▶ **What you will do**: Looking at the data that follows, count the lines containing the word "black" and write down only that count.

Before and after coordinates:
»»

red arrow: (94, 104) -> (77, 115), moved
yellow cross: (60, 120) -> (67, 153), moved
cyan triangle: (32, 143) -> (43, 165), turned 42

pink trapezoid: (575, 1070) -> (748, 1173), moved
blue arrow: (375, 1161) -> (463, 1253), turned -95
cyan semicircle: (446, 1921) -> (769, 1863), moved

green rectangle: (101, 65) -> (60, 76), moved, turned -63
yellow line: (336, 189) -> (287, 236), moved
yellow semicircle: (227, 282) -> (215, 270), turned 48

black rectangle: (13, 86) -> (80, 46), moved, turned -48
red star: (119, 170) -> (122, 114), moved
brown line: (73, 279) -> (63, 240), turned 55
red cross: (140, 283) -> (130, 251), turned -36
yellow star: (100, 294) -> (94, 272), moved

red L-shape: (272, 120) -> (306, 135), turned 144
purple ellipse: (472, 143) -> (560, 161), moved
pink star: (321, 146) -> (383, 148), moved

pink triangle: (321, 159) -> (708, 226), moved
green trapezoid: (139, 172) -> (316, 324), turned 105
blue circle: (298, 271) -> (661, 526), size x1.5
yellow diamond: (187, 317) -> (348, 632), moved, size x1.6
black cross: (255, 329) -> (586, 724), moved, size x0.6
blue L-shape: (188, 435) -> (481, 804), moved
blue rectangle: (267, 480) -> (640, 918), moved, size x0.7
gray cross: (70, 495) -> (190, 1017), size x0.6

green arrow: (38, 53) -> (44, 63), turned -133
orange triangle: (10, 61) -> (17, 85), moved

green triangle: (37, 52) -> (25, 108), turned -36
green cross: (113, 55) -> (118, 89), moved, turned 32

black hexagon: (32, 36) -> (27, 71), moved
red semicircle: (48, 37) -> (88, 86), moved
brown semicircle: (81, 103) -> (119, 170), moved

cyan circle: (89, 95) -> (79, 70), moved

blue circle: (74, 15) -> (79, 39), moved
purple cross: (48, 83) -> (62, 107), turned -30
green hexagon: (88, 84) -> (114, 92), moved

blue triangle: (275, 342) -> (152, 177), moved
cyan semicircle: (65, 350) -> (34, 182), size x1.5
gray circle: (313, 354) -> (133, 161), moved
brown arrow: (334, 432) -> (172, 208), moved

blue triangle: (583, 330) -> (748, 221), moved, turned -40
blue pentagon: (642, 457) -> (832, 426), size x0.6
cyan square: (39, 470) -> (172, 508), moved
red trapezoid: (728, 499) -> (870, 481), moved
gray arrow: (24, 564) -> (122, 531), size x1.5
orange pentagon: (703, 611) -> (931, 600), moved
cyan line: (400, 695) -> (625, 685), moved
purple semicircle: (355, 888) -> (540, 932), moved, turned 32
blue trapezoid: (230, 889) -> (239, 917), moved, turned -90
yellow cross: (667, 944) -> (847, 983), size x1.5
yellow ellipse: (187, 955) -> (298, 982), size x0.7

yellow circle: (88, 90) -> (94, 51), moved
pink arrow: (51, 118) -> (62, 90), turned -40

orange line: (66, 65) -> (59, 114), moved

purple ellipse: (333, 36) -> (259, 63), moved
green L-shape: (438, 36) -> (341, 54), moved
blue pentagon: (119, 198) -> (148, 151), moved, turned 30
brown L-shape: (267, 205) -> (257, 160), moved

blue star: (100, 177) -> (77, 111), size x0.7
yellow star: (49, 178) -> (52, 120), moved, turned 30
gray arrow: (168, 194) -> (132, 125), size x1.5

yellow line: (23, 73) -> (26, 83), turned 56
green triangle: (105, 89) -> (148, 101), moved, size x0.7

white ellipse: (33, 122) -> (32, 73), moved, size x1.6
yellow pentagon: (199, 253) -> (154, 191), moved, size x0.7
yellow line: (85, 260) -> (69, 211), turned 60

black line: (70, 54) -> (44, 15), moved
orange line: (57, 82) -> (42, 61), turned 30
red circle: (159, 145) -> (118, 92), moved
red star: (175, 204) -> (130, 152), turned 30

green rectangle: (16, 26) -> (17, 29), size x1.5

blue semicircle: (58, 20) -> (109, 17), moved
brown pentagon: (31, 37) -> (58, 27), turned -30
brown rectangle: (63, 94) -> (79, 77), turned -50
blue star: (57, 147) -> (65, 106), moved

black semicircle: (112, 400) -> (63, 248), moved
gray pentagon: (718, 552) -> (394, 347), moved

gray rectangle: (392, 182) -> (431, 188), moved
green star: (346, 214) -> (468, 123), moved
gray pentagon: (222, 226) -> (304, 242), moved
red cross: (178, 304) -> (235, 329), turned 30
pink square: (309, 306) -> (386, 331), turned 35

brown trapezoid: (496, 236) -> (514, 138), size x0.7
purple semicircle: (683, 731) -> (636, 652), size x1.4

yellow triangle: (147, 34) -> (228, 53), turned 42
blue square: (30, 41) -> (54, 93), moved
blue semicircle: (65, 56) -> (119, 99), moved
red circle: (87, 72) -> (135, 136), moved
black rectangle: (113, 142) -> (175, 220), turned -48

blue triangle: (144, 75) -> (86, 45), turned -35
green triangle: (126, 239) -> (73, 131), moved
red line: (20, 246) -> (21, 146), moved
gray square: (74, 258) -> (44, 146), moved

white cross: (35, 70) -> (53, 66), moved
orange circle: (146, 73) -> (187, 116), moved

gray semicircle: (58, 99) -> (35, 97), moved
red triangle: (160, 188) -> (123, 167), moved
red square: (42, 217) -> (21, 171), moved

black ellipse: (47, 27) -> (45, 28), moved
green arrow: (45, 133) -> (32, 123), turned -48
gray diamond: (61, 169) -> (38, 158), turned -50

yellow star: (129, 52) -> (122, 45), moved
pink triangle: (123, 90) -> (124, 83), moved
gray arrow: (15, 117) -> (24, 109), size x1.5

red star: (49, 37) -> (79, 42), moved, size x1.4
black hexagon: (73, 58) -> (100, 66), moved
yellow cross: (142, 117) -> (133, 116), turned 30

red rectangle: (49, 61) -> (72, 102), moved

««

▶ **Solution**: 8